- [REQUIRED ACTION]: Would you return the lines between the one holding "BT1: 1.5V (plus" and the one holding "R2: 10k (GND, NET2) -> 6.2k (GND, NET2)", inclusive, and only those, exactly as they stand in the listing below?

- [SUPPLIED MATERIAL]:

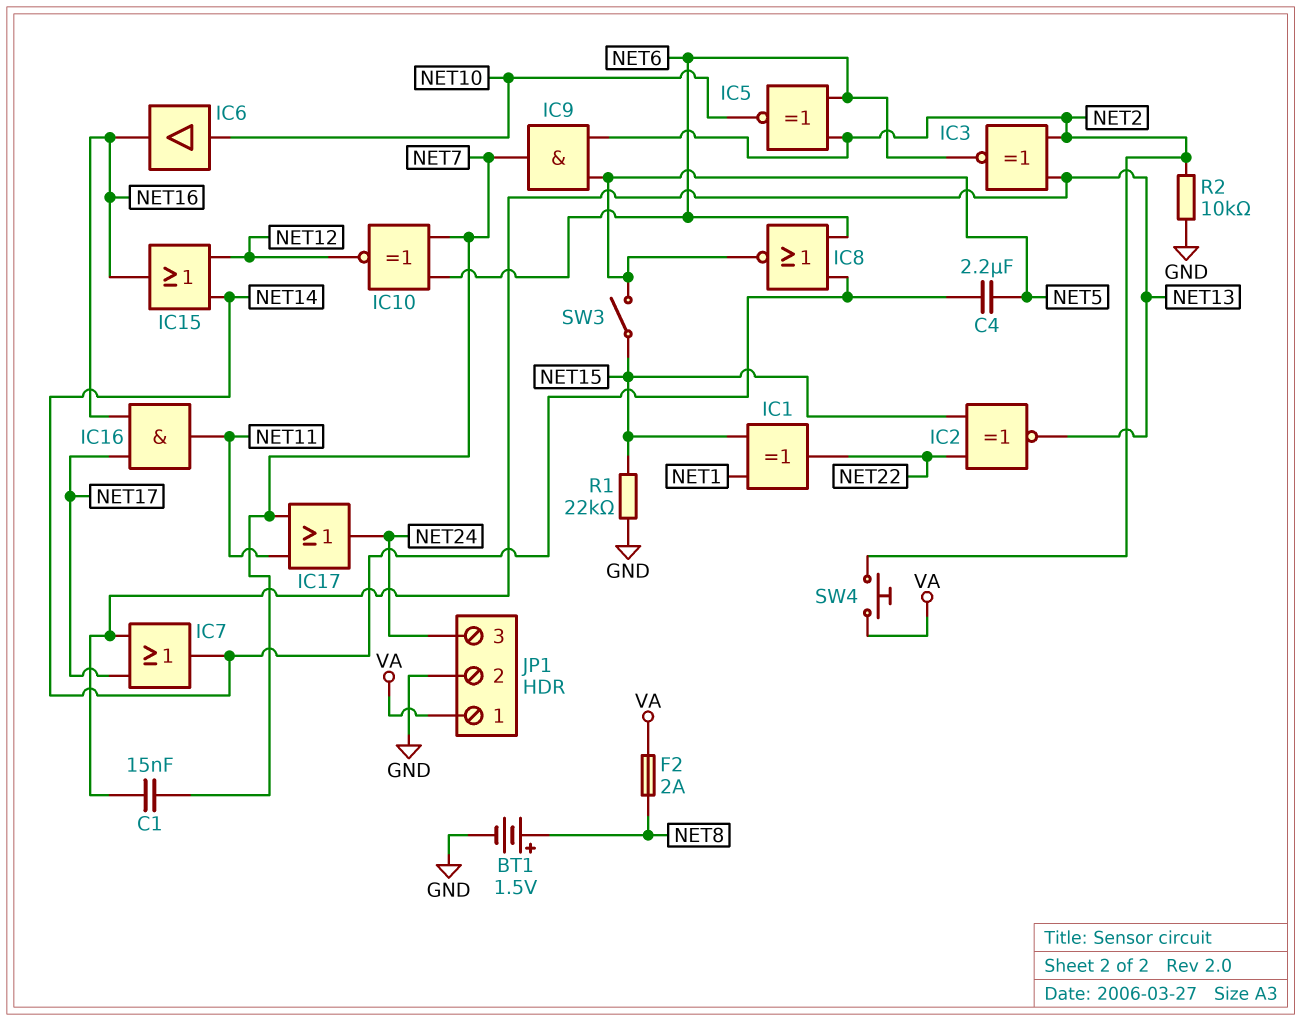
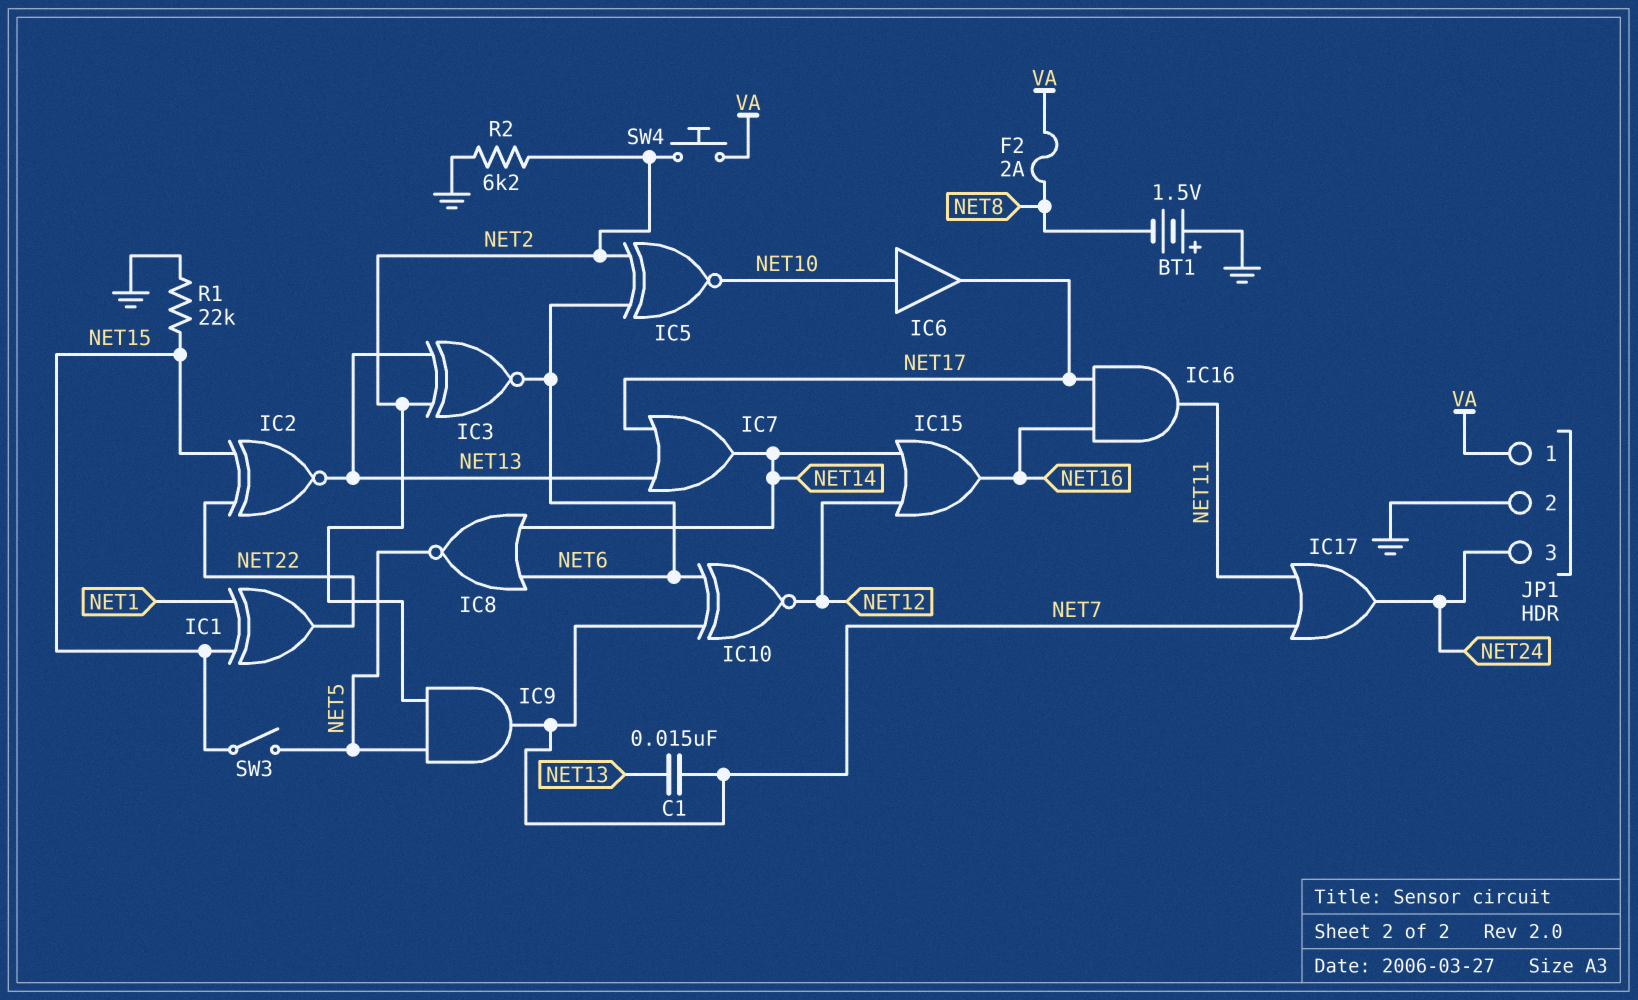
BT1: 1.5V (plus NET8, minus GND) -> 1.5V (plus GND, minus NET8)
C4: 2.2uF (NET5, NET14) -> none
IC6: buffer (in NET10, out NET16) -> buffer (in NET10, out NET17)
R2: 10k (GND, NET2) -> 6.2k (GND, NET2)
...
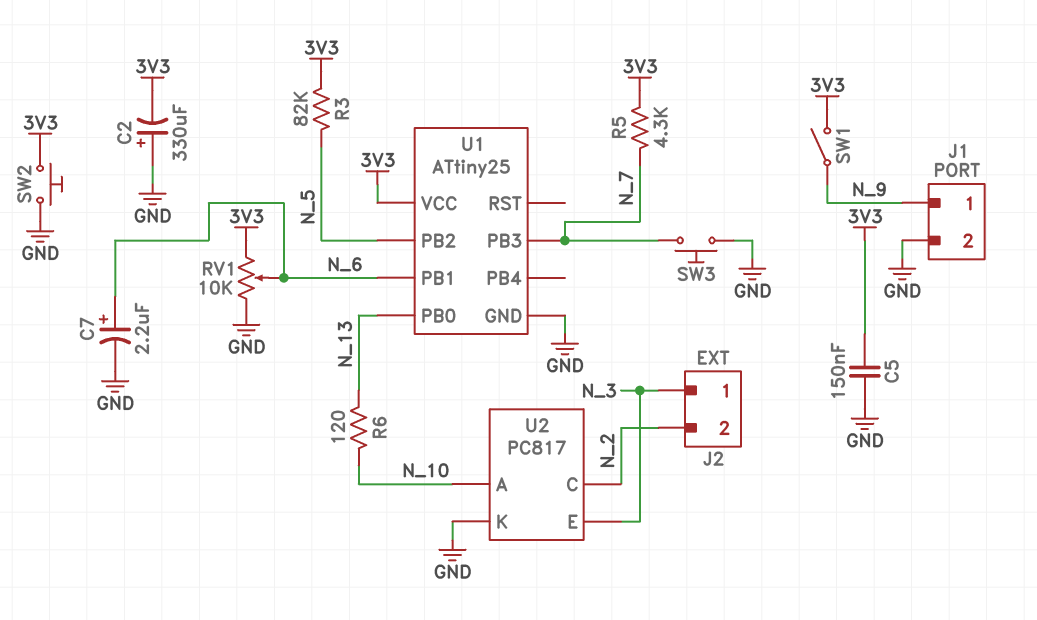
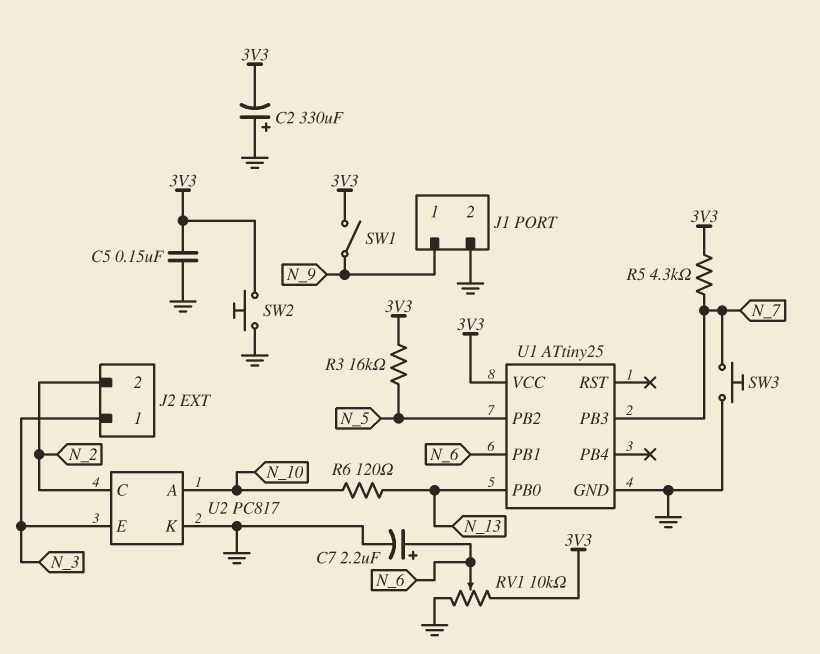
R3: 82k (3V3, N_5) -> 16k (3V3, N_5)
* * *
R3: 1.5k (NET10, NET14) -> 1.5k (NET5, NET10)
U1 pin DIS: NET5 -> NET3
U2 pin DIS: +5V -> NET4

- [RESULT]:
BT1: 1.5V (plus NET8, minus GND) -> 1.5V (plus GND, minus NET8)
C4: 2.2uF (NET5, NET14) -> none
IC6: buffer (in NET10, out NET16) -> buffer (in NET10, out NET17)
R2: 10k (GND, NET2) -> 6.2k (GND, NET2)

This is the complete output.